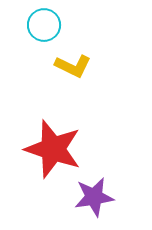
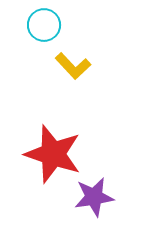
yellow L-shape: rotated 21 degrees clockwise
red star: moved 5 px down
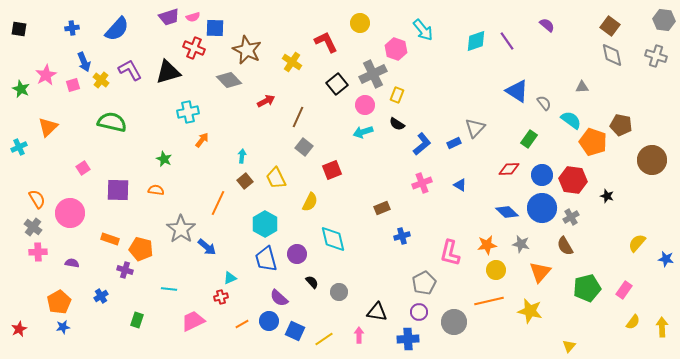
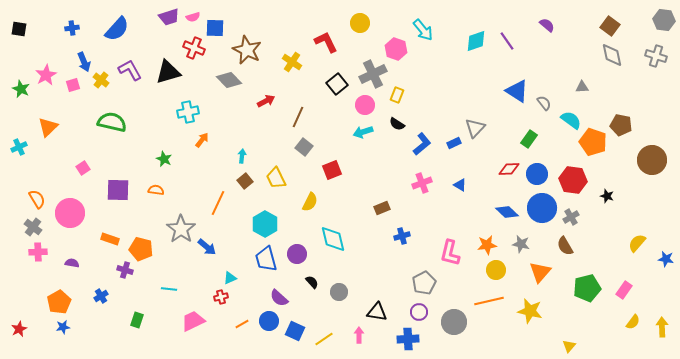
blue circle at (542, 175): moved 5 px left, 1 px up
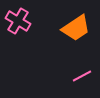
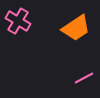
pink line: moved 2 px right, 2 px down
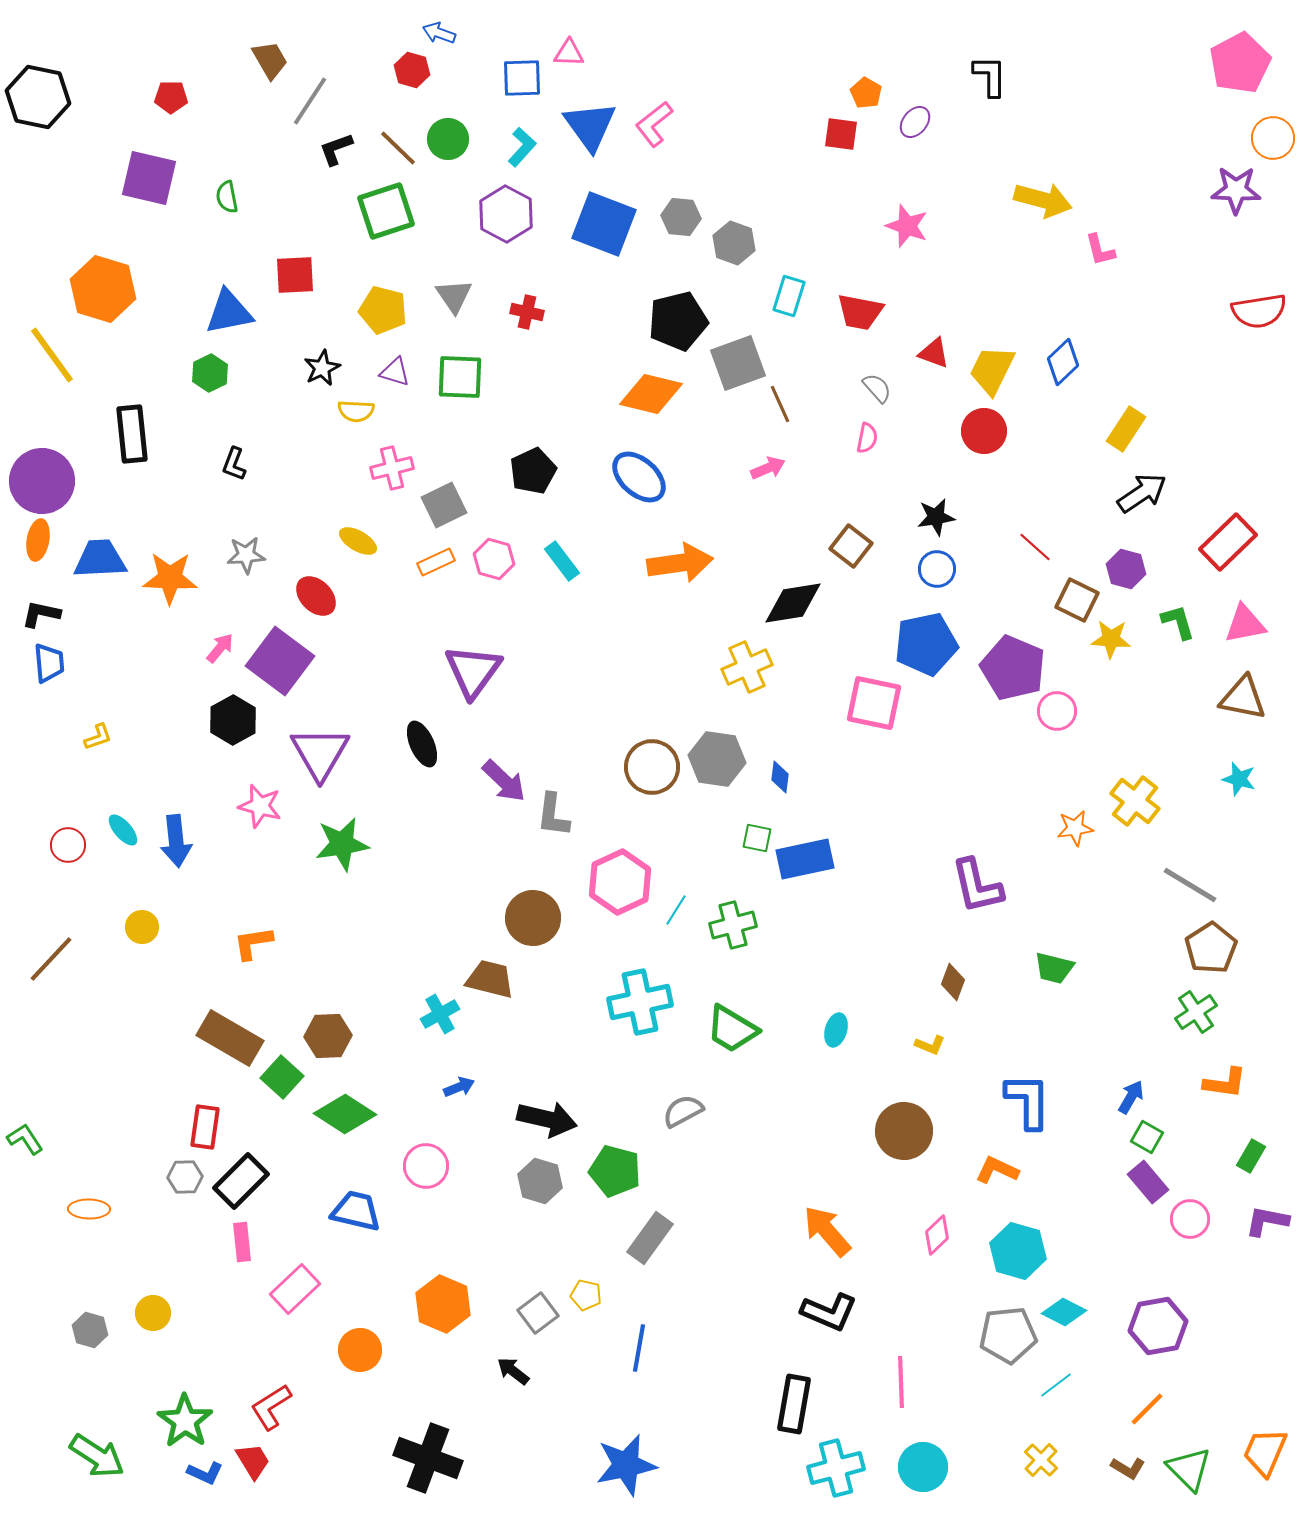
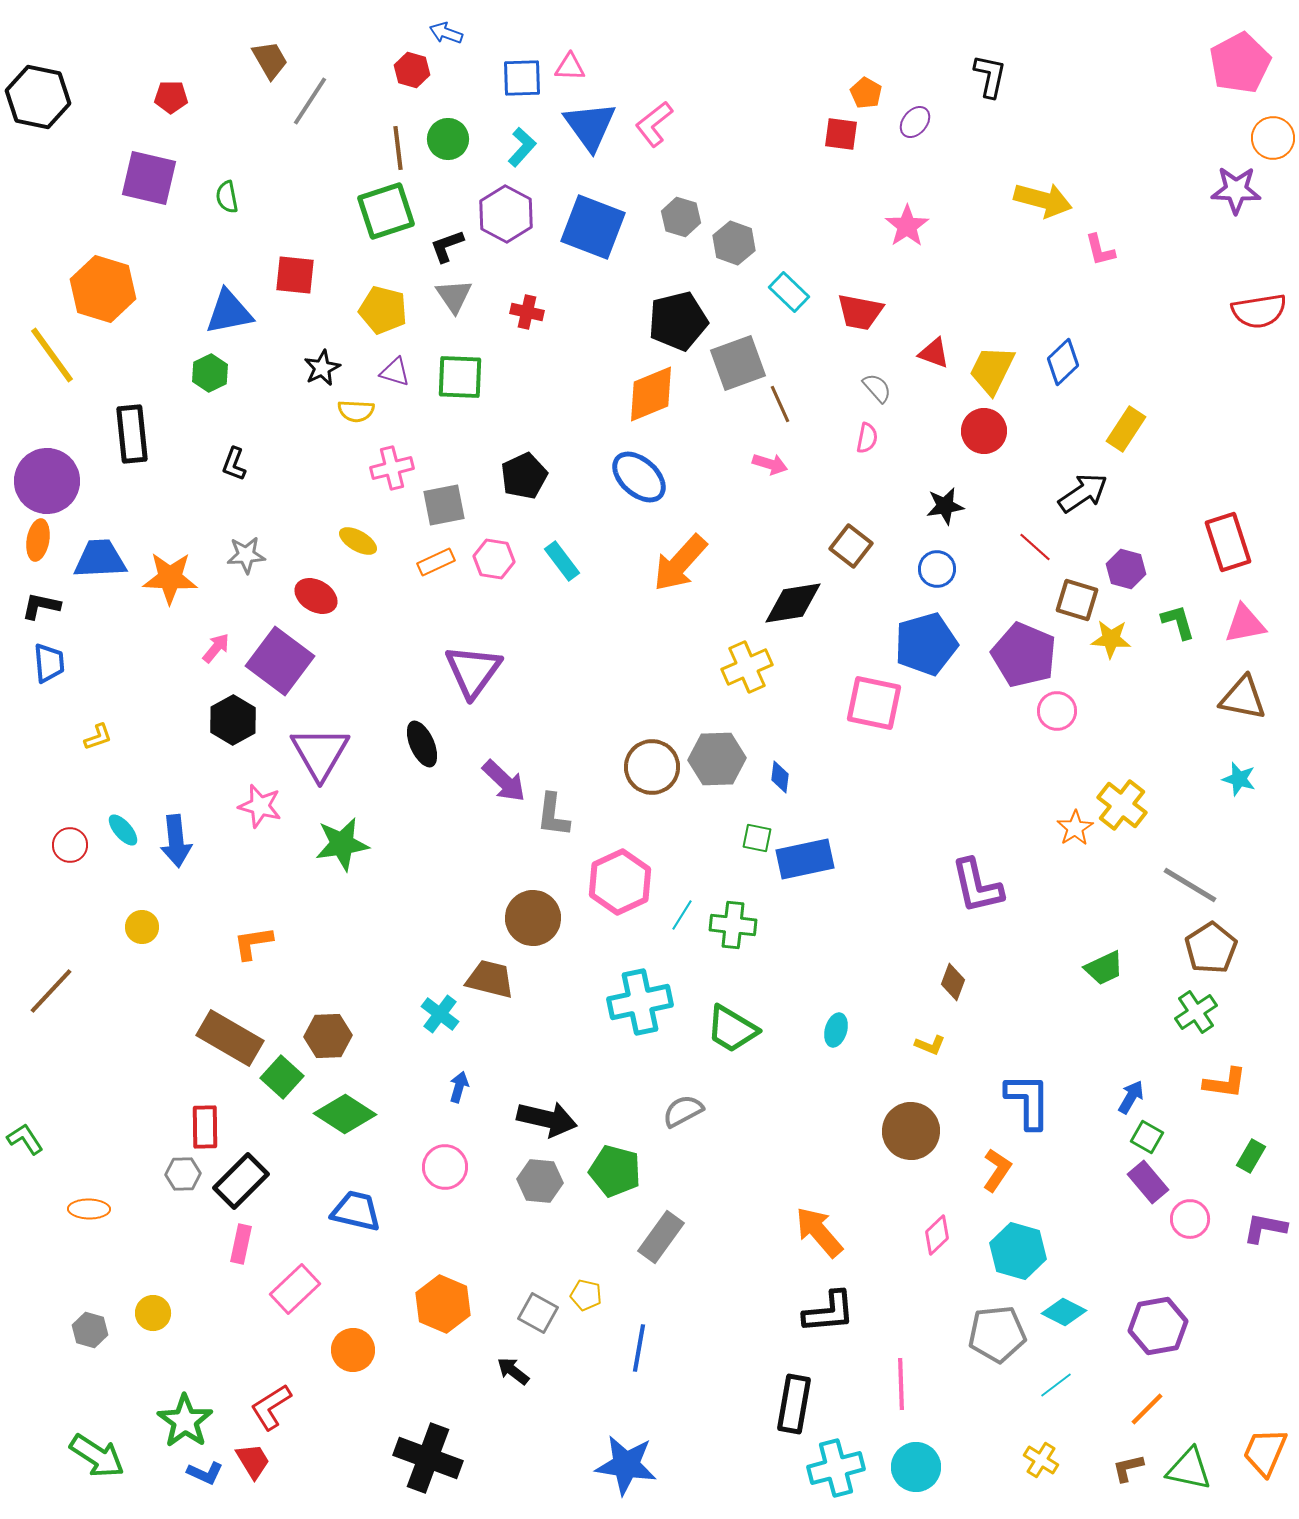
blue arrow at (439, 33): moved 7 px right
pink triangle at (569, 53): moved 1 px right, 14 px down
black L-shape at (990, 76): rotated 12 degrees clockwise
brown line at (398, 148): rotated 39 degrees clockwise
black L-shape at (336, 149): moved 111 px right, 97 px down
gray hexagon at (681, 217): rotated 12 degrees clockwise
blue square at (604, 224): moved 11 px left, 3 px down
pink star at (907, 226): rotated 18 degrees clockwise
red square at (295, 275): rotated 9 degrees clockwise
cyan rectangle at (789, 296): moved 4 px up; rotated 63 degrees counterclockwise
orange diamond at (651, 394): rotated 36 degrees counterclockwise
pink arrow at (768, 468): moved 2 px right, 4 px up; rotated 40 degrees clockwise
black pentagon at (533, 471): moved 9 px left, 5 px down
purple circle at (42, 481): moved 5 px right
black arrow at (1142, 493): moved 59 px left
gray square at (444, 505): rotated 15 degrees clockwise
black star at (936, 517): moved 9 px right, 11 px up
red rectangle at (1228, 542): rotated 64 degrees counterclockwise
pink hexagon at (494, 559): rotated 6 degrees counterclockwise
orange arrow at (680, 563): rotated 140 degrees clockwise
red ellipse at (316, 596): rotated 15 degrees counterclockwise
brown square at (1077, 600): rotated 9 degrees counterclockwise
black L-shape at (41, 614): moved 8 px up
blue pentagon at (926, 644): rotated 4 degrees counterclockwise
pink arrow at (220, 648): moved 4 px left
purple pentagon at (1013, 668): moved 11 px right, 13 px up
gray hexagon at (717, 759): rotated 10 degrees counterclockwise
yellow cross at (1135, 801): moved 13 px left, 4 px down
orange star at (1075, 828): rotated 24 degrees counterclockwise
red circle at (68, 845): moved 2 px right
cyan line at (676, 910): moved 6 px right, 5 px down
green cross at (733, 925): rotated 21 degrees clockwise
brown line at (51, 959): moved 32 px down
green trapezoid at (1054, 968): moved 50 px right; rotated 39 degrees counterclockwise
cyan cross at (440, 1014): rotated 24 degrees counterclockwise
blue arrow at (459, 1087): rotated 52 degrees counterclockwise
red rectangle at (205, 1127): rotated 9 degrees counterclockwise
brown circle at (904, 1131): moved 7 px right
pink circle at (426, 1166): moved 19 px right, 1 px down
orange L-shape at (997, 1170): rotated 99 degrees clockwise
gray hexagon at (185, 1177): moved 2 px left, 3 px up
gray hexagon at (540, 1181): rotated 12 degrees counterclockwise
purple L-shape at (1267, 1221): moved 2 px left, 7 px down
orange arrow at (827, 1231): moved 8 px left, 1 px down
gray rectangle at (650, 1238): moved 11 px right, 1 px up
pink rectangle at (242, 1242): moved 1 px left, 2 px down; rotated 18 degrees clockwise
black L-shape at (829, 1312): rotated 28 degrees counterclockwise
gray square at (538, 1313): rotated 24 degrees counterclockwise
gray pentagon at (1008, 1335): moved 11 px left, 1 px up
orange circle at (360, 1350): moved 7 px left
pink line at (901, 1382): moved 2 px down
yellow cross at (1041, 1460): rotated 12 degrees counterclockwise
blue star at (626, 1465): rotated 20 degrees clockwise
cyan circle at (923, 1467): moved 7 px left
brown L-shape at (1128, 1468): rotated 136 degrees clockwise
green triangle at (1189, 1469): rotated 33 degrees counterclockwise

__What you are asked to do__
Each entry above has to be set down again verbatim, except for its pictures.

__Reply__
yellow L-shape: rotated 21 degrees clockwise
red star: moved 5 px down
blue circle at (542, 175): moved 5 px left, 1 px up
pink line: moved 2 px right, 2 px down
blue arrow at (439, 33): moved 7 px right
pink triangle at (569, 53): moved 1 px right, 14 px down
black L-shape at (990, 76): rotated 12 degrees clockwise
brown line at (398, 148): rotated 39 degrees clockwise
black L-shape at (336, 149): moved 111 px right, 97 px down
gray hexagon at (681, 217): rotated 12 degrees clockwise
blue square at (604, 224): moved 11 px left, 3 px down
pink star at (907, 226): rotated 18 degrees clockwise
red square at (295, 275): rotated 9 degrees clockwise
cyan rectangle at (789, 296): moved 4 px up; rotated 63 degrees counterclockwise
orange diamond at (651, 394): rotated 36 degrees counterclockwise
pink arrow at (768, 468): moved 2 px right, 4 px up; rotated 40 degrees clockwise
black pentagon at (533, 471): moved 9 px left, 5 px down
purple circle at (42, 481): moved 5 px right
black arrow at (1142, 493): moved 59 px left
gray square at (444, 505): rotated 15 degrees clockwise
black star at (936, 517): moved 9 px right, 11 px up
red rectangle at (1228, 542): rotated 64 degrees counterclockwise
pink hexagon at (494, 559): rotated 6 degrees counterclockwise
orange arrow at (680, 563): rotated 140 degrees clockwise
red ellipse at (316, 596): rotated 15 degrees counterclockwise
brown square at (1077, 600): rotated 9 degrees counterclockwise
black L-shape at (41, 614): moved 8 px up
blue pentagon at (926, 644): rotated 4 degrees counterclockwise
pink arrow at (220, 648): moved 4 px left
purple pentagon at (1013, 668): moved 11 px right, 13 px up
gray hexagon at (717, 759): rotated 10 degrees counterclockwise
yellow cross at (1135, 801): moved 13 px left, 4 px down
orange star at (1075, 828): rotated 24 degrees counterclockwise
red circle at (68, 845): moved 2 px right
cyan line at (676, 910): moved 6 px right, 5 px down
green cross at (733, 925): rotated 21 degrees clockwise
brown line at (51, 959): moved 32 px down
green trapezoid at (1054, 968): moved 50 px right; rotated 39 degrees counterclockwise
cyan cross at (440, 1014): rotated 24 degrees counterclockwise
blue arrow at (459, 1087): rotated 52 degrees counterclockwise
red rectangle at (205, 1127): rotated 9 degrees counterclockwise
brown circle at (904, 1131): moved 7 px right
pink circle at (426, 1166): moved 19 px right, 1 px down
orange L-shape at (997, 1170): rotated 99 degrees clockwise
gray hexagon at (185, 1177): moved 2 px left, 3 px up
gray hexagon at (540, 1181): rotated 12 degrees counterclockwise
purple L-shape at (1267, 1221): moved 2 px left, 7 px down
orange arrow at (827, 1231): moved 8 px left, 1 px down
gray rectangle at (650, 1238): moved 11 px right, 1 px up
pink rectangle at (242, 1242): moved 1 px left, 2 px down; rotated 18 degrees clockwise
black L-shape at (829, 1312): rotated 28 degrees counterclockwise
gray square at (538, 1313): rotated 24 degrees counterclockwise
gray pentagon at (1008, 1335): moved 11 px left, 1 px up
orange circle at (360, 1350): moved 7 px left
pink line at (901, 1382): moved 2 px down
yellow cross at (1041, 1460): rotated 12 degrees counterclockwise
blue star at (626, 1465): rotated 20 degrees clockwise
cyan circle at (923, 1467): moved 7 px left
brown L-shape at (1128, 1468): rotated 136 degrees clockwise
green triangle at (1189, 1469): rotated 33 degrees counterclockwise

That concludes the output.